PROBLEM |
A word-for-word copy of the listing, free of images, is the expected answer.

SUPPLIED INFORMATION |
◆ ◆ ◆ ◆

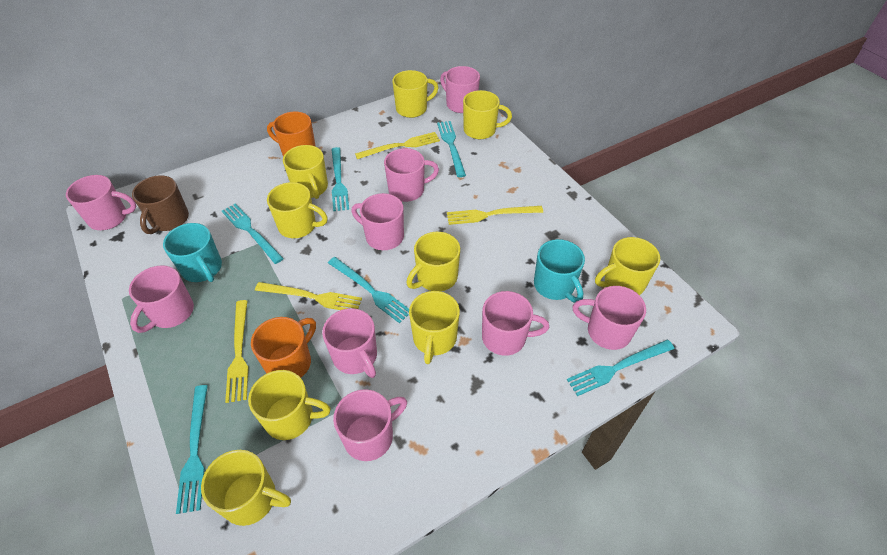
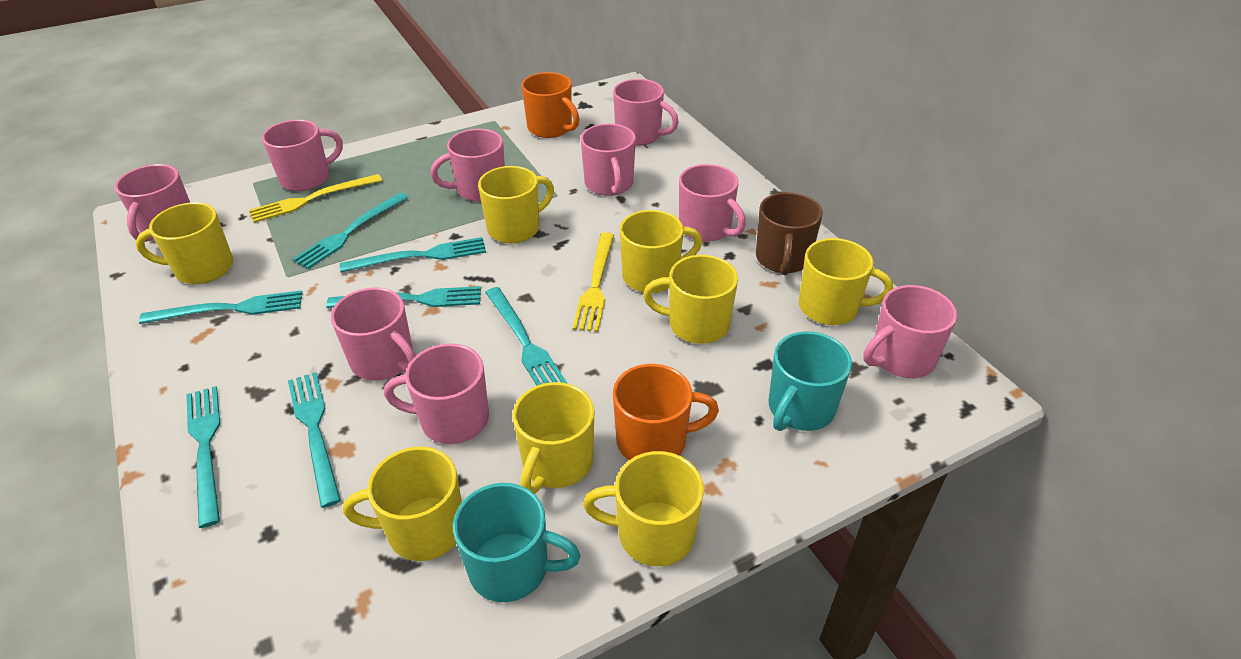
turquoise fork: 6 -> 7
yellow fork: 4 -> 2
yellow mug: 9 -> 8

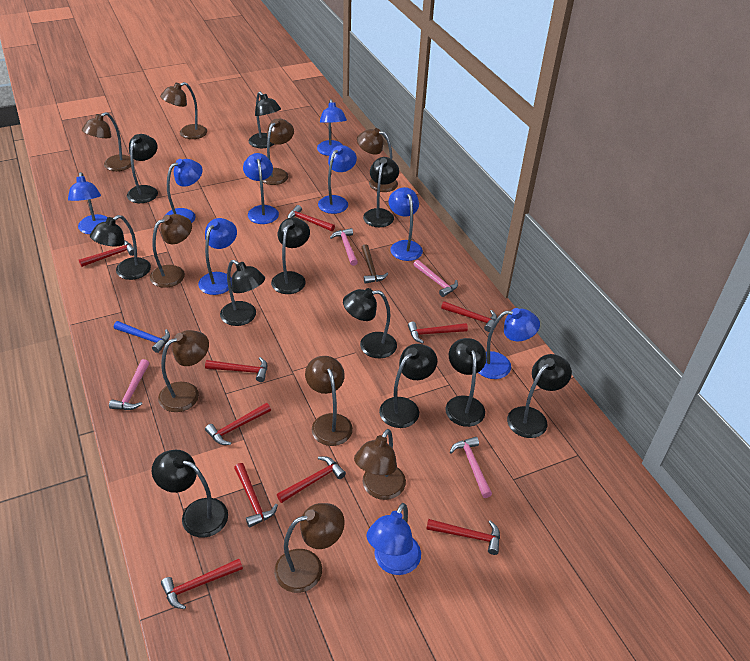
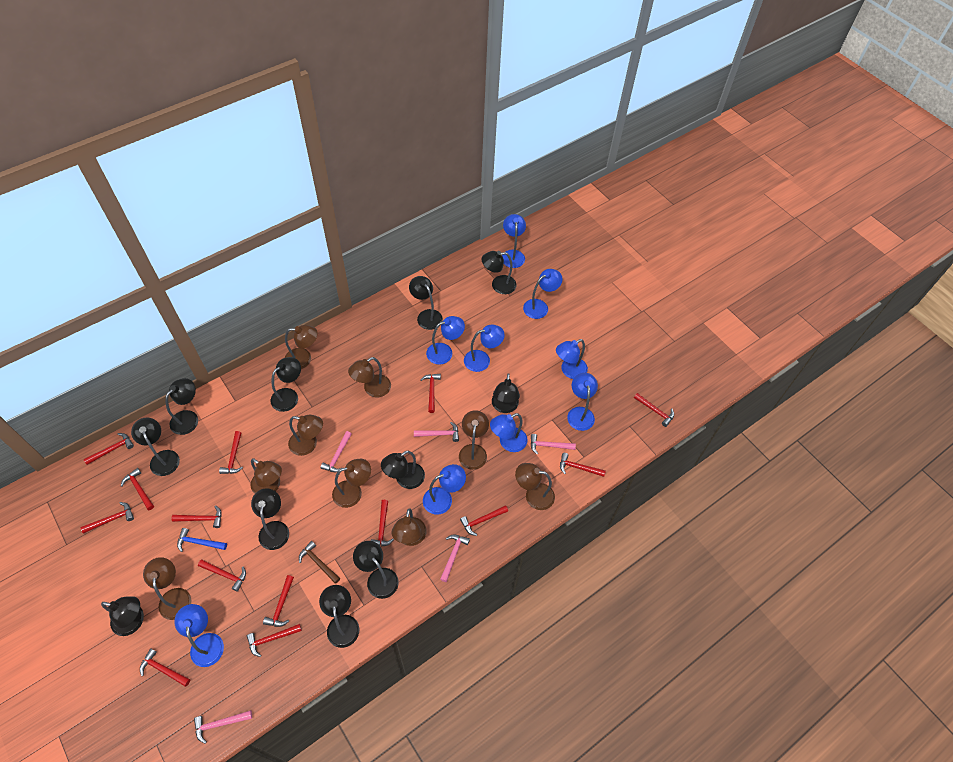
pink hammer: 4 -> 5
red hammer: 10 -> 14

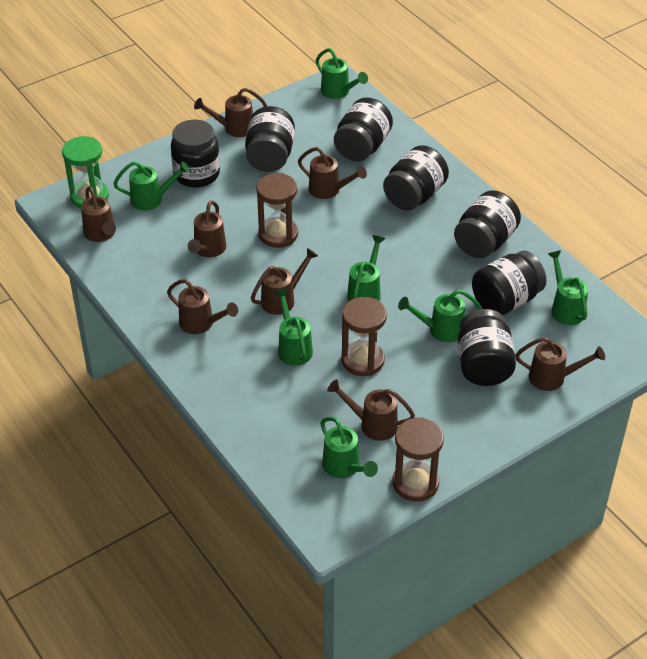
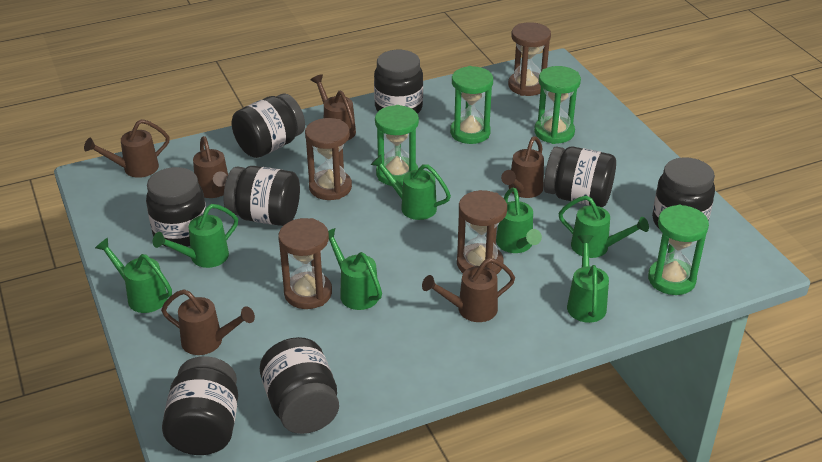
black jar: 7 -> 8
brown hourglass: 3 -> 4
brown watering can: 8 -> 6
green hourglass: 1 -> 4

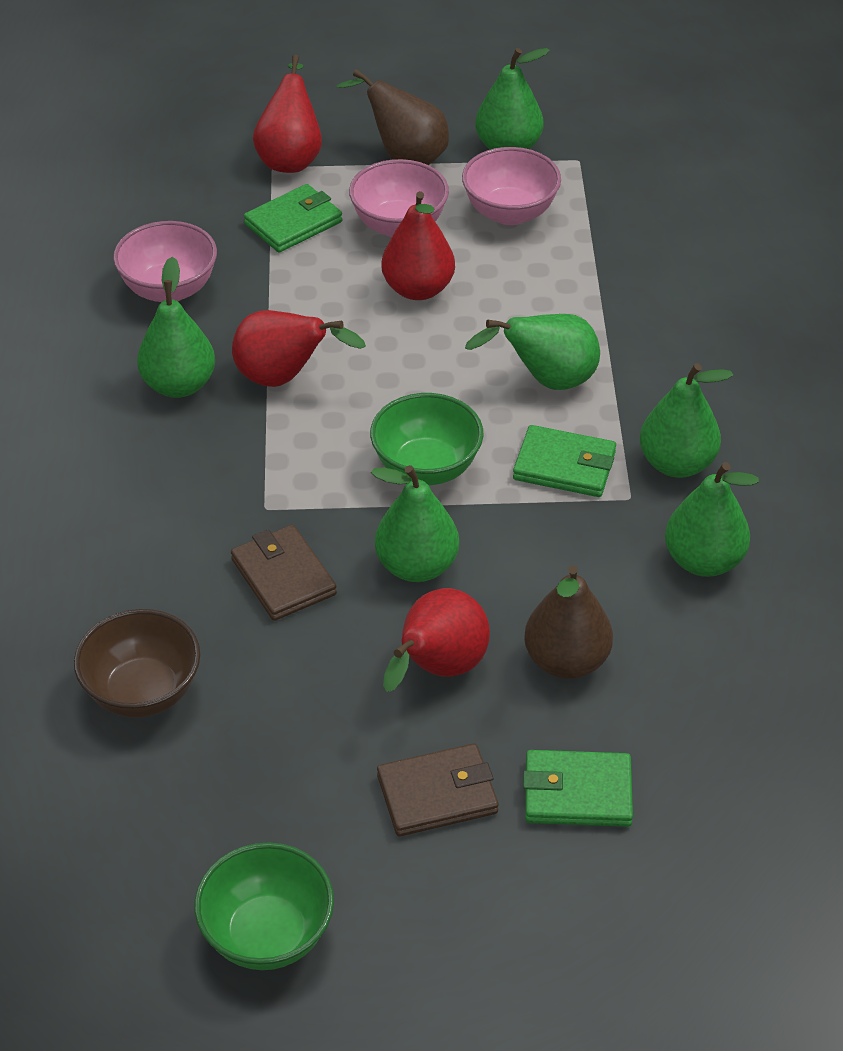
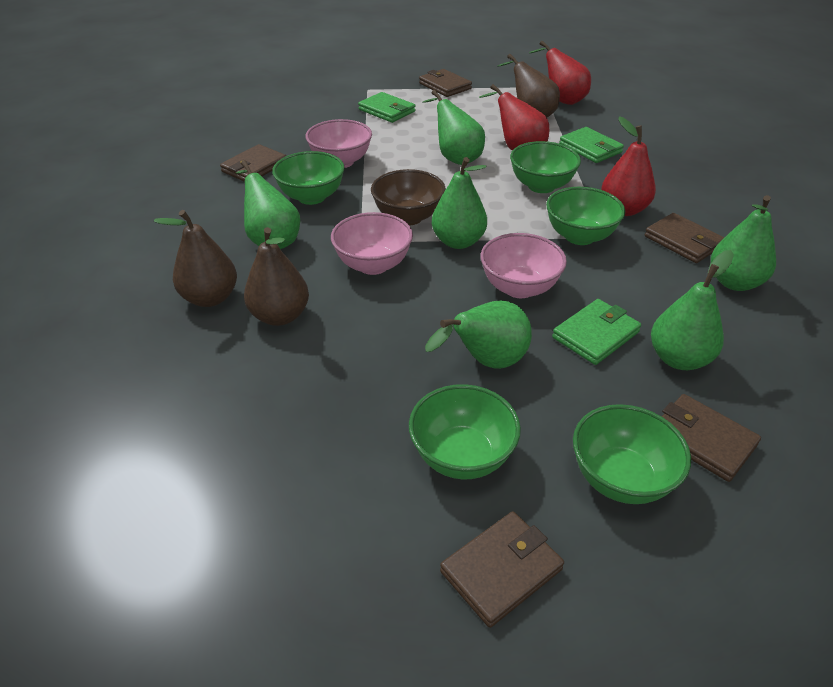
brown pear: 2 -> 3
brown wallet: 2 -> 5
green bowl: 2 -> 5
red pear: 4 -> 3

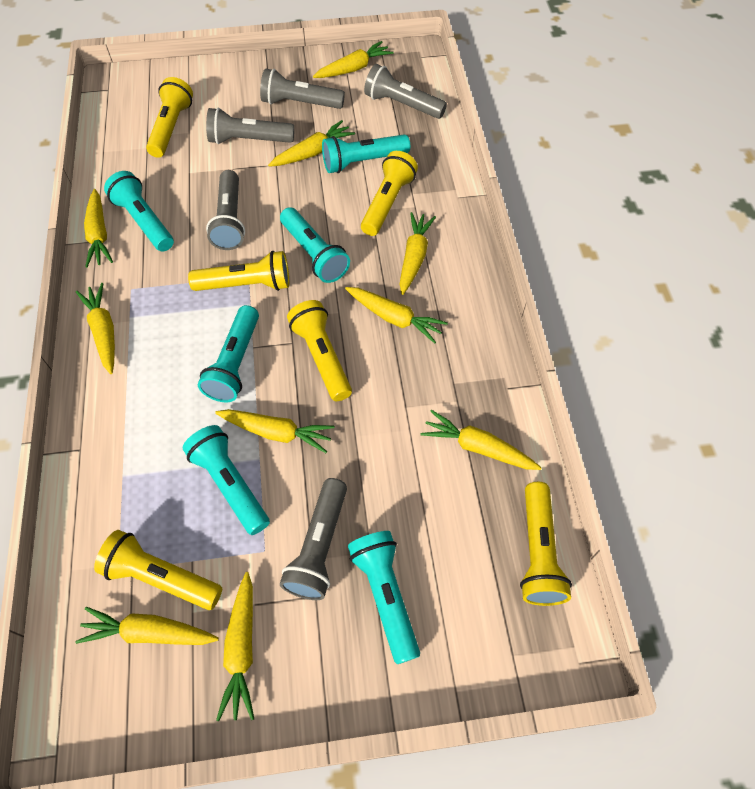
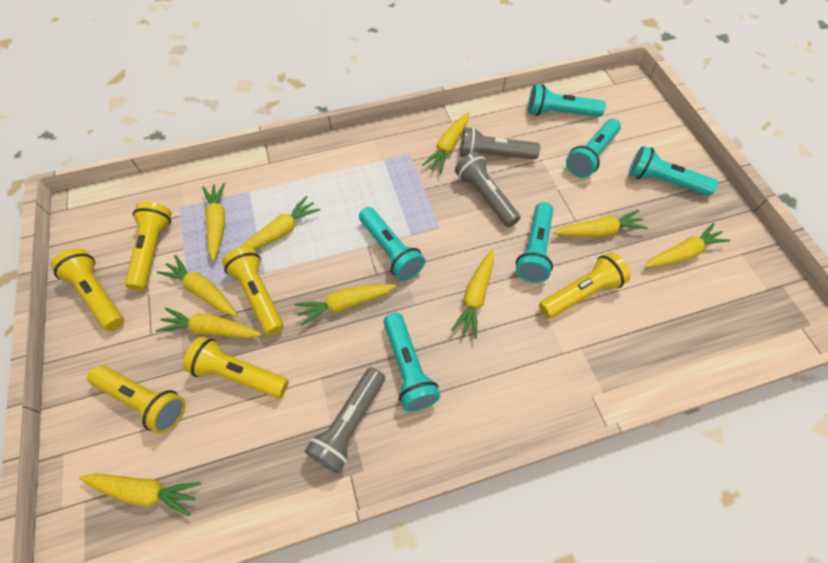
grey flashlight: 5 -> 3

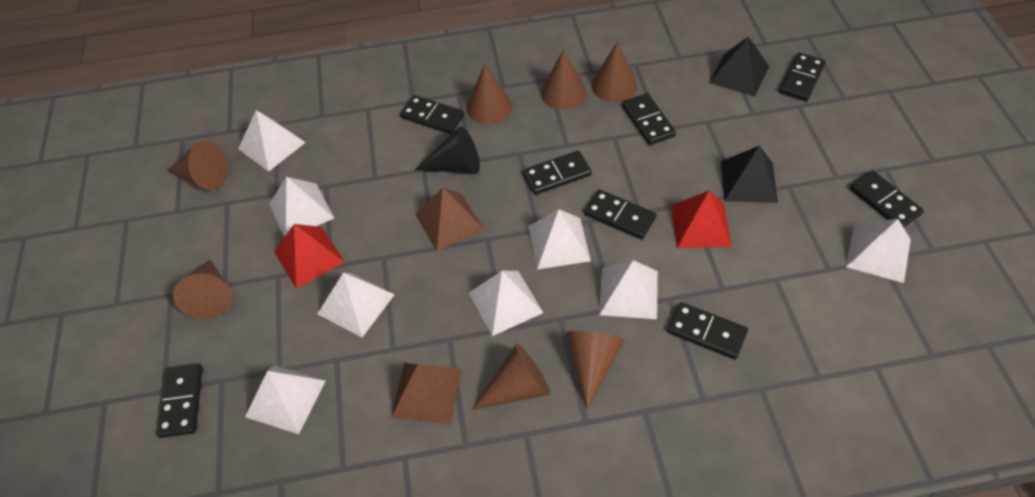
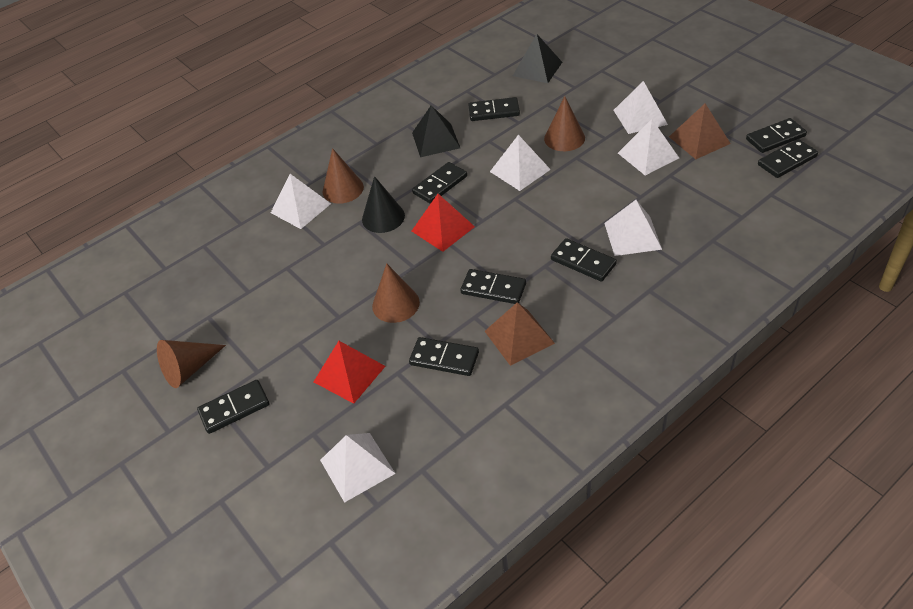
brown cone: 7 -> 4
white pyramid: 8 -> 6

◆ ◆ ◆ ◆

EXPECTED OUTPUT |
turquoise fork: 6 -> 7
yellow fork: 4 -> 2
yellow mug: 9 -> 8

pink hammer: 4 -> 5
red hammer: 10 -> 14

black jar: 7 -> 8
brown hourglass: 3 -> 4
brown watering can: 8 -> 6
green hourglass: 1 -> 4

brown pear: 2 -> 3
brown wallet: 2 -> 5
green bowl: 2 -> 5
red pear: 4 -> 3

grey flashlight: 5 -> 3

brown cone: 7 -> 4
white pyramid: 8 -> 6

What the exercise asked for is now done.